(Coordinate-based object records)

• • • •

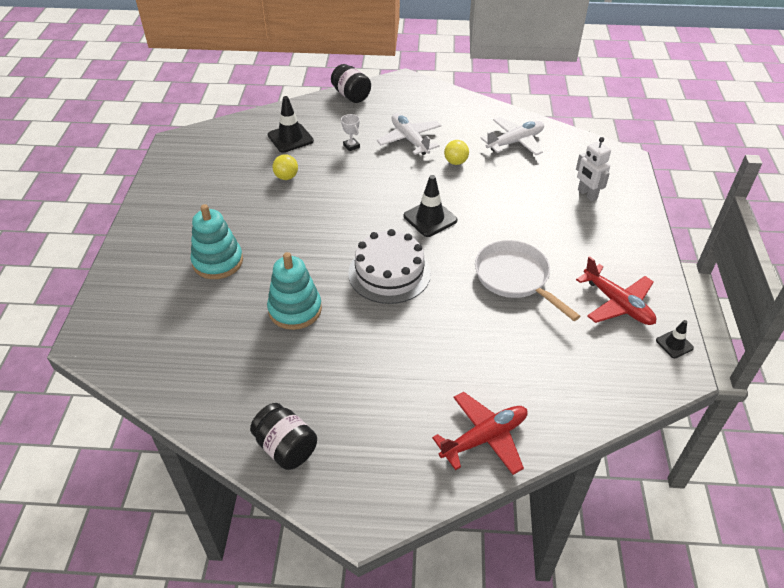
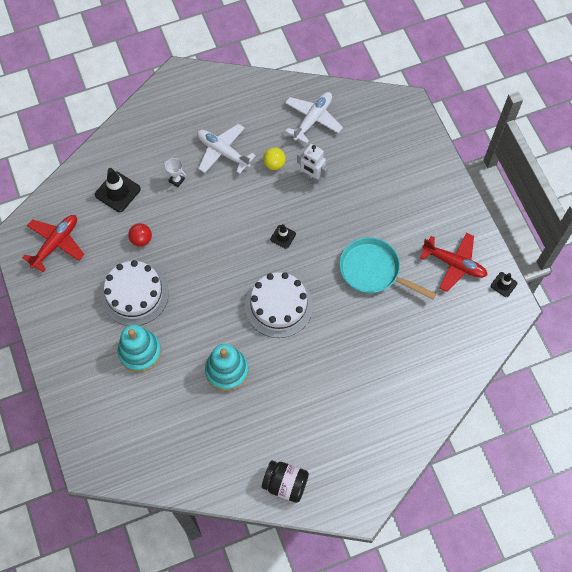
camera: 25 degrees left, 20 degrees up
yellow ball [272,154,298,180] -> red ball [128,223,152,247]
black jar [331,64,371,103] -> none
black traffic cone [403,175,457,237] -> black traffic cone [270,224,296,249], size x0.57
red plane [432,392,528,475] -> red plane moved to [22,215,84,272]
white pan [475,240,580,321] -> turquoise pan [339,237,436,299]
white robot [576,137,611,201] -> white robot moved to [297,144,328,183]
none -> white cake [101,260,169,326]

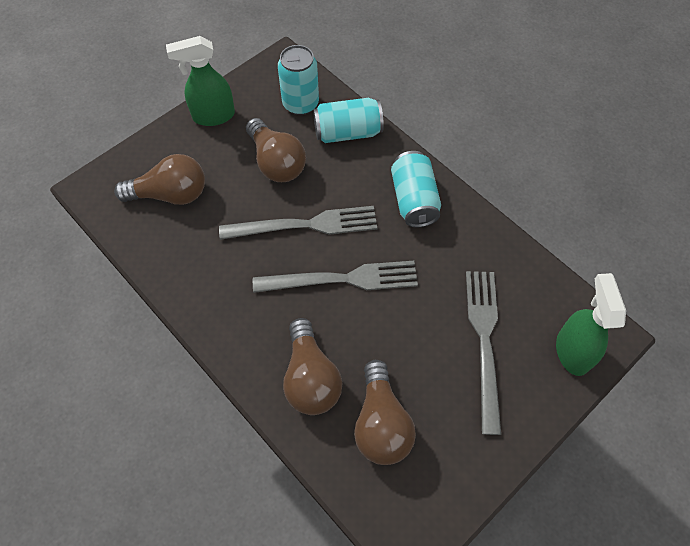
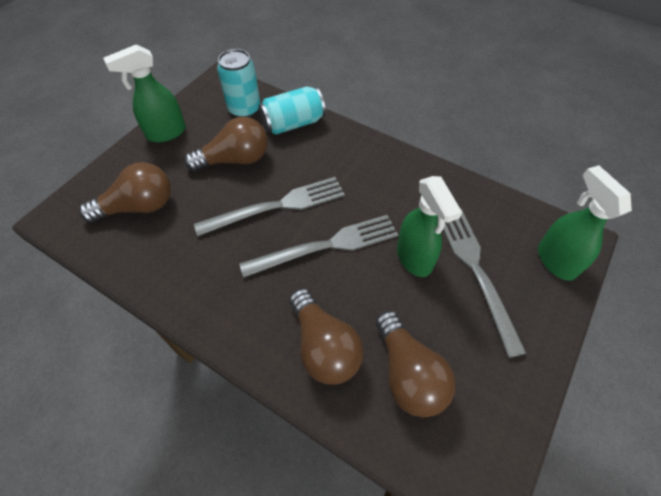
camera: 15 degrees left, 5 degrees down
brown light bulb [246,118,306,182] -> brown light bulb turned 60 degrees counterclockwise [184,117,268,171]
turquoise can [391,151,441,227] -> none
none -> green spray bottle [397,176,462,277]

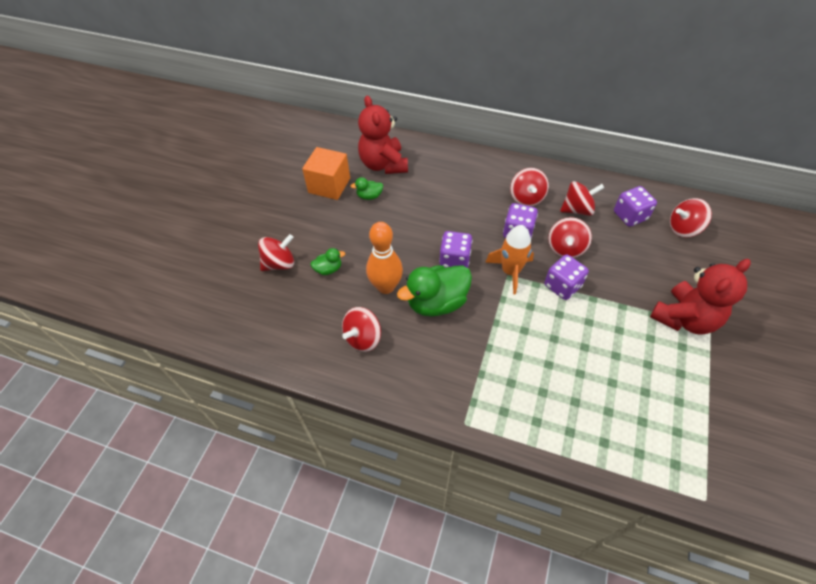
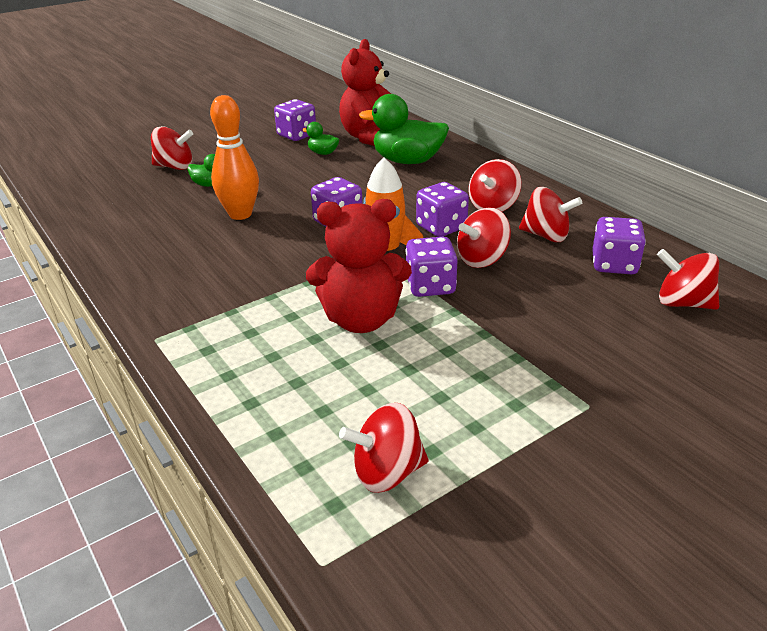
camera: 35 degrees right, 20 degrees down
orange cube [302,147,350,200] -> purple dice [274,99,316,141]
red spinning top [342,307,381,352] -> red spinning top moved to [339,403,429,493]
green duck [397,265,472,317] -> green duck moved to [359,94,449,164]
red teddy bear [650,259,751,334] -> red teddy bear moved to [306,199,412,333]

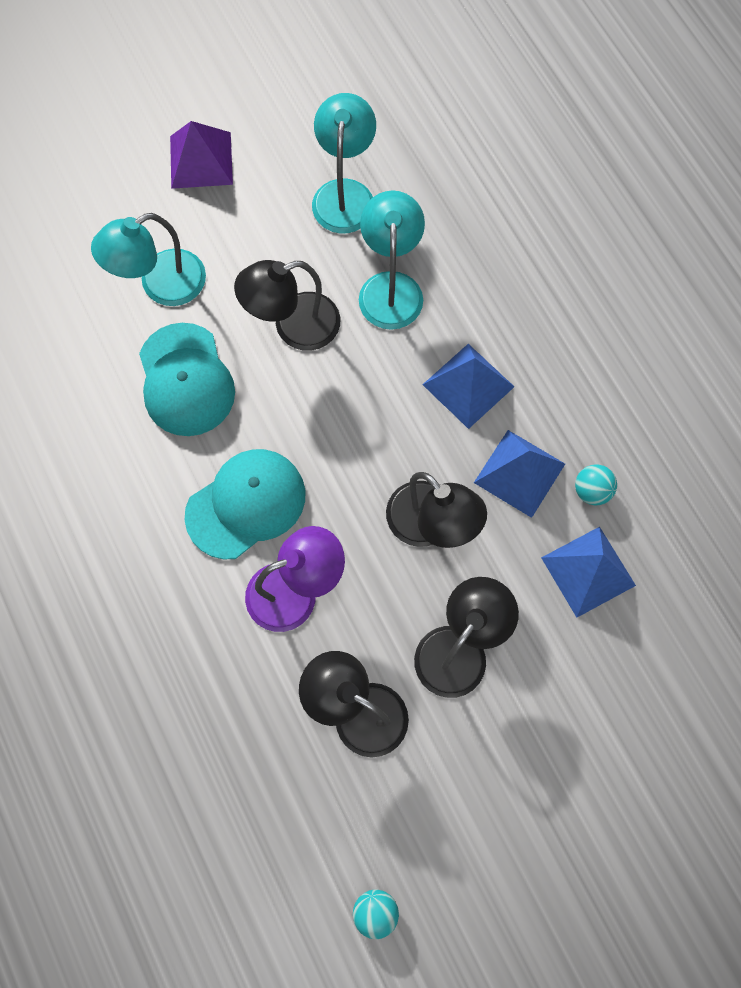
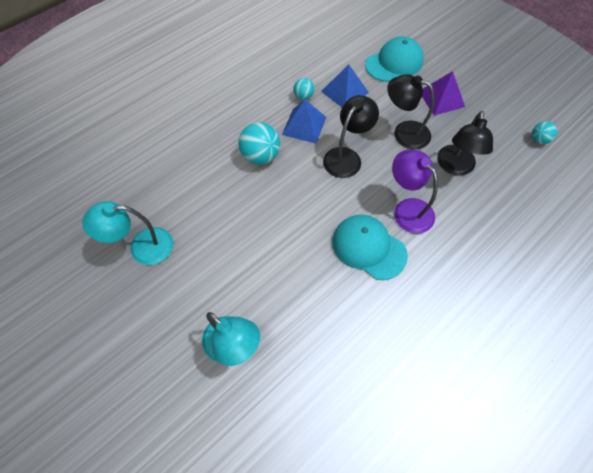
camera: 105 degrees left, 10 degrees down
turquoise cap [139,323,235,436] -> turquoise cap moved to [365,36,424,82]
purple pyramid [170,121,233,189] -> purple pyramid moved to [422,71,465,116]
black lamp [234,260,340,351] -> none
turquoise lamp [359,190,425,330] -> none
blue pyramid [422,344,514,429] -> turquoise ball [238,122,280,165]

• • • •

### Work item
Lines from the one above containing "yellow ball [272,154,298,180]" down to the one containing "purple pyramid [170,121,233,189]" should be transcribed exactly, with both ends kept and no pictures.

### Answer below
yellow ball [272,154,298,180] -> red ball [128,223,152,247]
black jar [331,64,371,103] -> none
black traffic cone [403,175,457,237] -> black traffic cone [270,224,296,249], size x0.57
red plane [432,392,528,475] -> red plane moved to [22,215,84,272]
white pan [475,240,580,321] -> turquoise pan [339,237,436,299]
white robot [576,137,611,201] -> white robot moved to [297,144,328,183]
none -> white cake [101,260,169,326]

camera: 15 degrees left, 5 degrees down
brown light bulb [246,118,306,182] -> brown light bulb turned 60 degrees counterclockwise [184,117,268,171]
turquoise can [391,151,441,227] -> none
none -> green spray bottle [397,176,462,277]

camera: 35 degrees right, 20 degrees down
orange cube [302,147,350,200] -> purple dice [274,99,316,141]
red spinning top [342,307,381,352] -> red spinning top moved to [339,403,429,493]
green duck [397,265,472,317] -> green duck moved to [359,94,449,164]
red teddy bear [650,259,751,334] -> red teddy bear moved to [306,199,412,333]

camera: 105 degrees left, 10 degrees down
turquoise cap [139,323,235,436] -> turquoise cap moved to [365,36,424,82]
purple pyramid [170,121,233,189] -> purple pyramid moved to [422,71,465,116]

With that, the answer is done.